▸ **The problem**: Among the lines below, keep only those from the one containing "cyan triangle: (522, 310)" through the one containing "blue cross: (1381, 1113) -> (658, 604), moved", and reproduce them exactly.

▸ **Records for this task**:

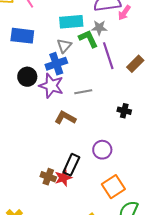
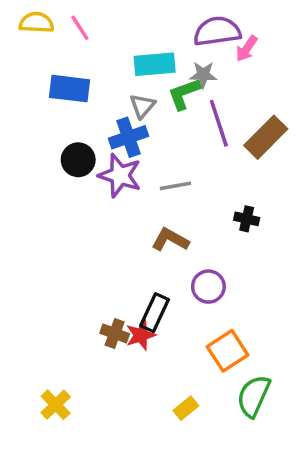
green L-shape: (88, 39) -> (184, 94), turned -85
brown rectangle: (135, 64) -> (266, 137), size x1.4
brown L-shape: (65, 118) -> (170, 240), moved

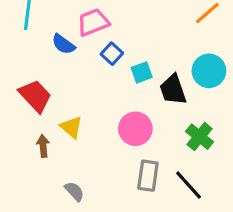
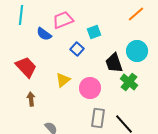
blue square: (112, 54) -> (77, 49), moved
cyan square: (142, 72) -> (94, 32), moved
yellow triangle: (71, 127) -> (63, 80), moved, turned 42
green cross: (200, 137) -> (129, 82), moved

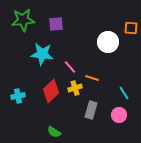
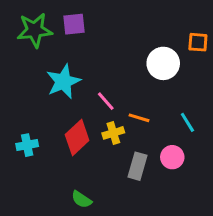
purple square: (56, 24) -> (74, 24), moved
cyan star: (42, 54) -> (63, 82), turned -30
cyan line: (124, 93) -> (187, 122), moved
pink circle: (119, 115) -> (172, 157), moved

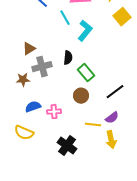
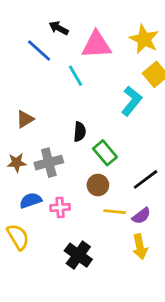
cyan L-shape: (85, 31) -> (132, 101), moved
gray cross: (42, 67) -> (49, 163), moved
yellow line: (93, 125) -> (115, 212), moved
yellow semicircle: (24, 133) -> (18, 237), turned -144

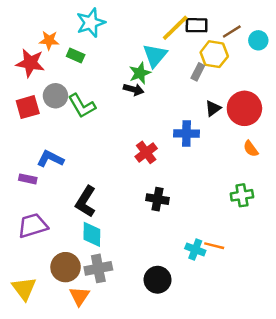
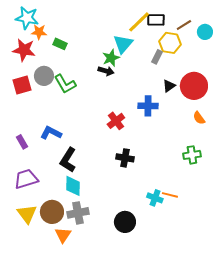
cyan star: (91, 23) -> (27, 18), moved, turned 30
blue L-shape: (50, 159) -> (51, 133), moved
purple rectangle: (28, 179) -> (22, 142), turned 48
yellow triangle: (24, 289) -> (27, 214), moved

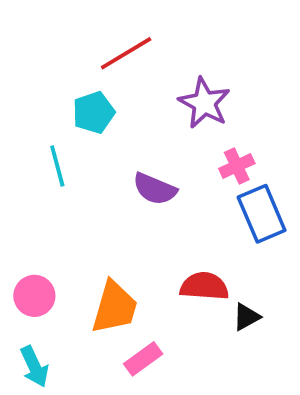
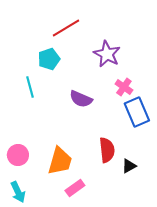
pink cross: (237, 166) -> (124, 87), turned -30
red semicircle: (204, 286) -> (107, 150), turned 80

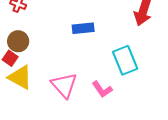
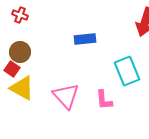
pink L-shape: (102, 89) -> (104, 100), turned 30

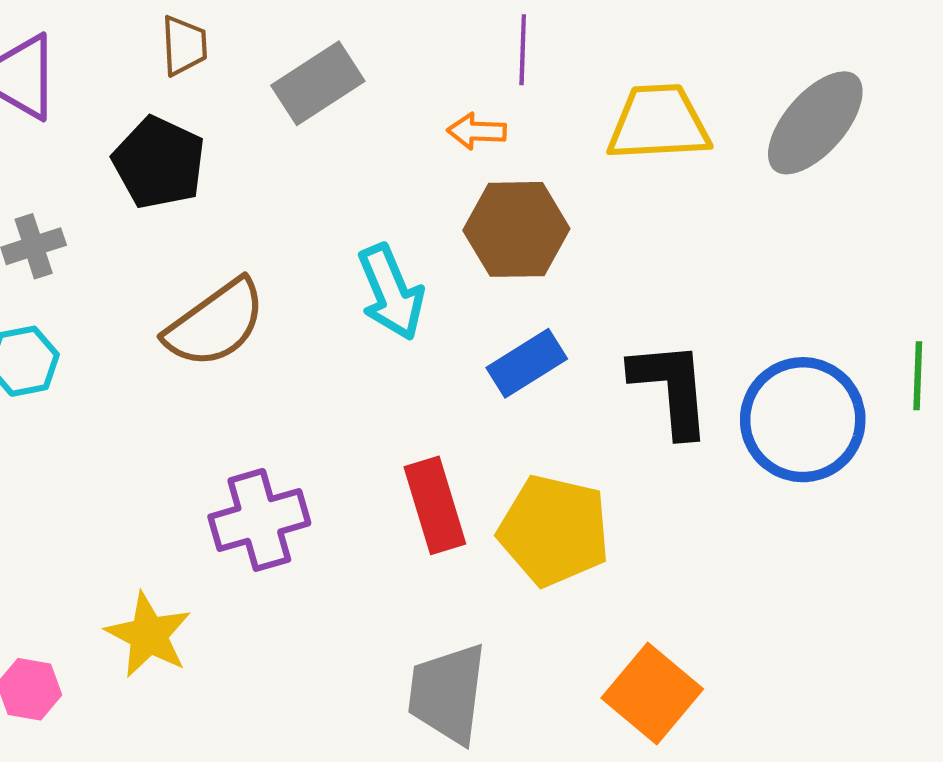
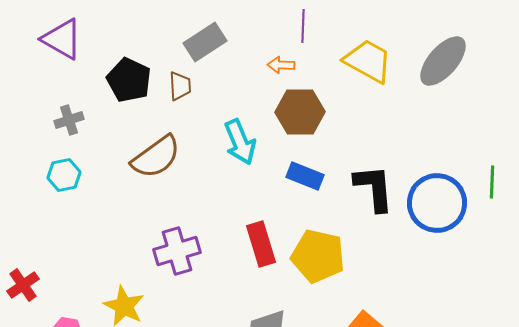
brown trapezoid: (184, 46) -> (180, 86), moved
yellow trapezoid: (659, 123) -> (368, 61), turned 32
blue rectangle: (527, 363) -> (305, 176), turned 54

---

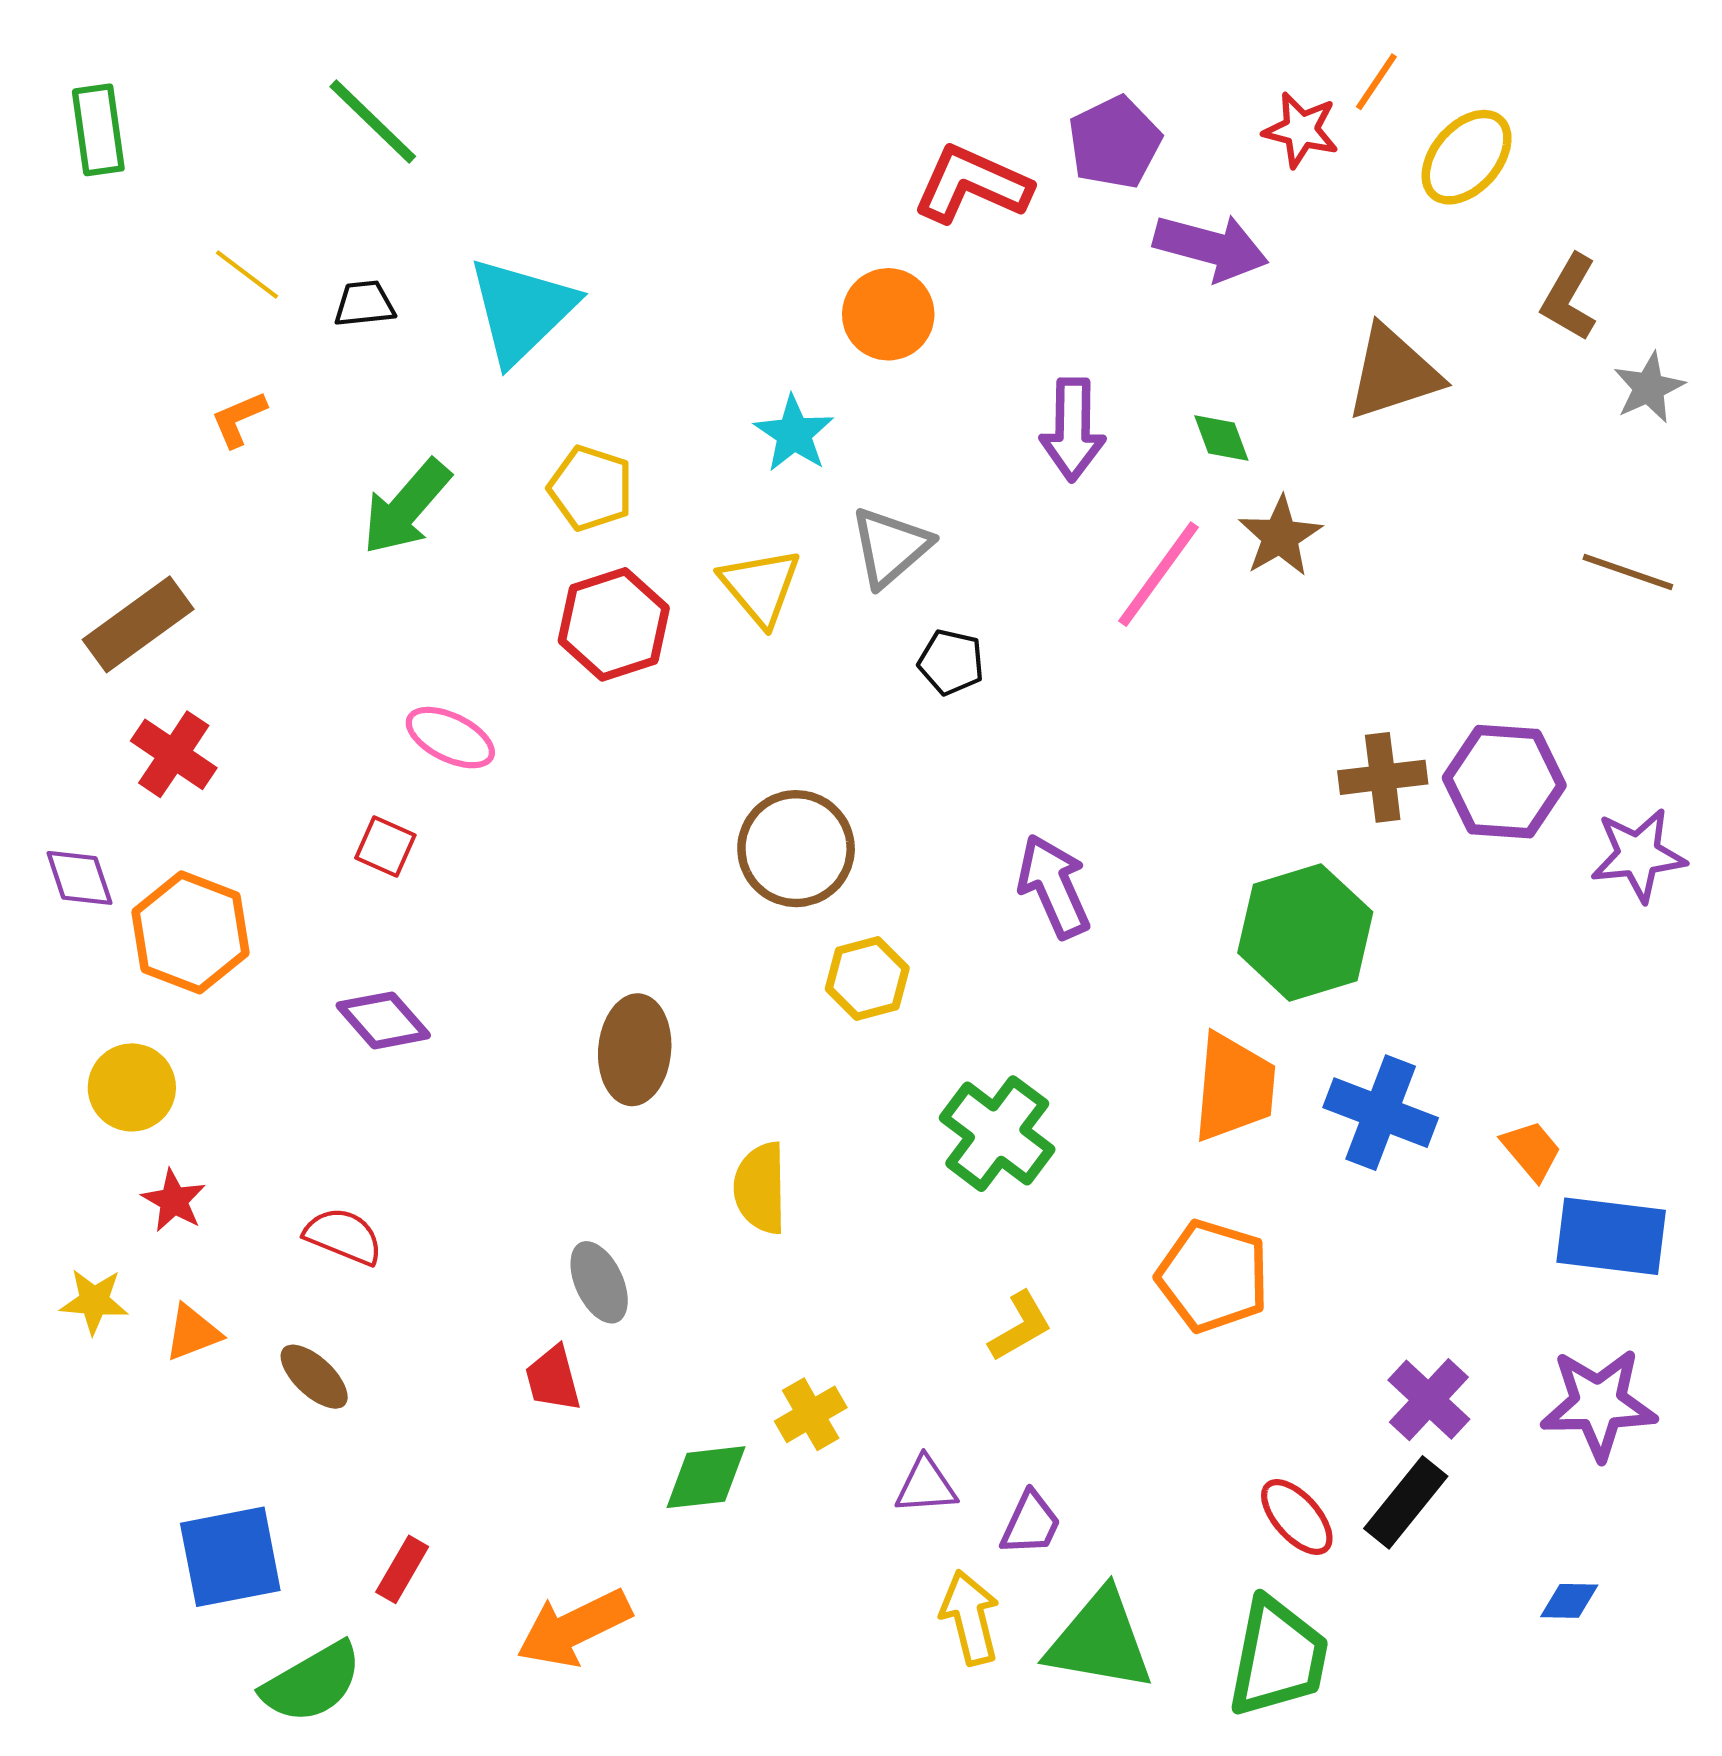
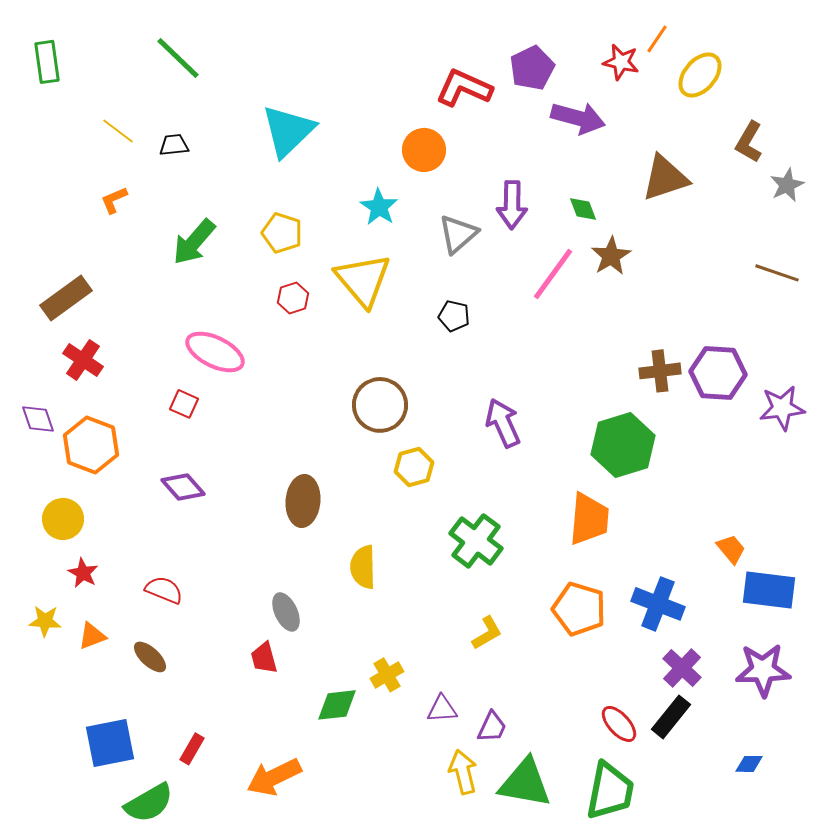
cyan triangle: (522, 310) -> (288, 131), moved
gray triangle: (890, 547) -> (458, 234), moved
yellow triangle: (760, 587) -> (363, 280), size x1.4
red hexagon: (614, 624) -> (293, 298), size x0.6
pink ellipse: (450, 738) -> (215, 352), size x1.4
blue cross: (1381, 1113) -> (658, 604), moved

▸ **Response area**:
cyan triangle: (522, 310) -> (288, 131), moved
gray triangle: (890, 547) -> (458, 234), moved
yellow triangle: (760, 587) -> (363, 280), size x1.4
red hexagon: (614, 624) -> (293, 298), size x0.6
pink ellipse: (450, 738) -> (215, 352), size x1.4
blue cross: (1381, 1113) -> (658, 604), moved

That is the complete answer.